··· Input material

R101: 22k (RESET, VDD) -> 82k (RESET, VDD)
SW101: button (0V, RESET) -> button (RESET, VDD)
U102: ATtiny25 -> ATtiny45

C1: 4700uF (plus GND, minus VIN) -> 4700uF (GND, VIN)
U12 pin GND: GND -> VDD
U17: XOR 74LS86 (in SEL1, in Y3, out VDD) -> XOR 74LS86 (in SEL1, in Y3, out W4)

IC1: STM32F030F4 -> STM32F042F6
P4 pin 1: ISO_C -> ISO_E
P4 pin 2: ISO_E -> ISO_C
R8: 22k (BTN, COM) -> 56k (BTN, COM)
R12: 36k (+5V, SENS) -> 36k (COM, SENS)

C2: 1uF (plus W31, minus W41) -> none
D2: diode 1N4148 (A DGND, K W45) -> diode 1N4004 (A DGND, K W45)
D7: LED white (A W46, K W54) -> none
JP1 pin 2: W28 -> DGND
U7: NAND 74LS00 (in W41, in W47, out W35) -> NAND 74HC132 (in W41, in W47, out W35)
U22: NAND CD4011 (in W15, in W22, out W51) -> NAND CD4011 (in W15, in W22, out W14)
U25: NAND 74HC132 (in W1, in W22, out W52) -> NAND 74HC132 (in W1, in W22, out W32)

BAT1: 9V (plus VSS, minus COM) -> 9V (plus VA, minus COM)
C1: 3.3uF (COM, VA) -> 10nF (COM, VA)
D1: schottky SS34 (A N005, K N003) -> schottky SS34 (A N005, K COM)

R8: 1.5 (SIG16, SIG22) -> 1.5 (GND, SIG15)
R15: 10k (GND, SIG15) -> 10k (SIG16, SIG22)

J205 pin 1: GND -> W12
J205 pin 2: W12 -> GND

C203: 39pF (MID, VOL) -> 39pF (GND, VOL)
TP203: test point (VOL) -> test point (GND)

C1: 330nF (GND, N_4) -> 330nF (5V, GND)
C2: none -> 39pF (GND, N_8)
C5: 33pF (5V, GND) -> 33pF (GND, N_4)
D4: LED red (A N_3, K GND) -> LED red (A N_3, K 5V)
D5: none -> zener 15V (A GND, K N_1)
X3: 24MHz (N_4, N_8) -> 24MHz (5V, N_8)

······

Exercise description → In the data above, find the line with "C2: 1uF (plus W31, minus W41) -> none" and the line with "D5: none -> zener 15V (A GND, K N_1)". Retype both, plus every line between them, exactly.

Solution →
C2: 1uF (plus W31, minus W41) -> none
D2: diode 1N4148 (A DGND, K W45) -> diode 1N4004 (A DGND, K W45)
D7: LED white (A W46, K W54) -> none
JP1 pin 2: W28 -> DGND
U7: NAND 74LS00 (in W41, in W47, out W35) -> NAND 74HC132 (in W41, in W47, out W35)
U22: NAND CD4011 (in W15, in W22, out W51) -> NAND CD4011 (in W15, in W22, out W14)
U25: NAND 74HC132 (in W1, in W22, out W52) -> NAND 74HC132 (in W1, in W22, out W32)

BAT1: 9V (plus VSS, minus COM) -> 9V (plus VA, minus COM)
C1: 3.3uF (COM, VA) -> 10nF (COM, VA)
D1: schottky SS34 (A N005, K N003) -> schottky SS34 (A N005, K COM)

R8: 1.5 (SIG16, SIG22) -> 1.5 (GND, SIG15)
R15: 10k (GND, SIG15) -> 10k (SIG16, SIG22)

J205 pin 1: GND -> W12
J205 pin 2: W12 -> GND

C203: 39pF (MID, VOL) -> 39pF (GND, VOL)
TP203: test point (VOL) -> test point (GND)

C1: 330nF (GND, N_4) -> 330nF (5V, GND)
C2: none -> 39pF (GND, N_8)
C5: 33pF (5V, GND) -> 33pF (GND, N_4)
D4: LED red (A N_3, K GND) -> LED red (A N_3, K 5V)
D5: none -> zener 15V (A GND, K N_1)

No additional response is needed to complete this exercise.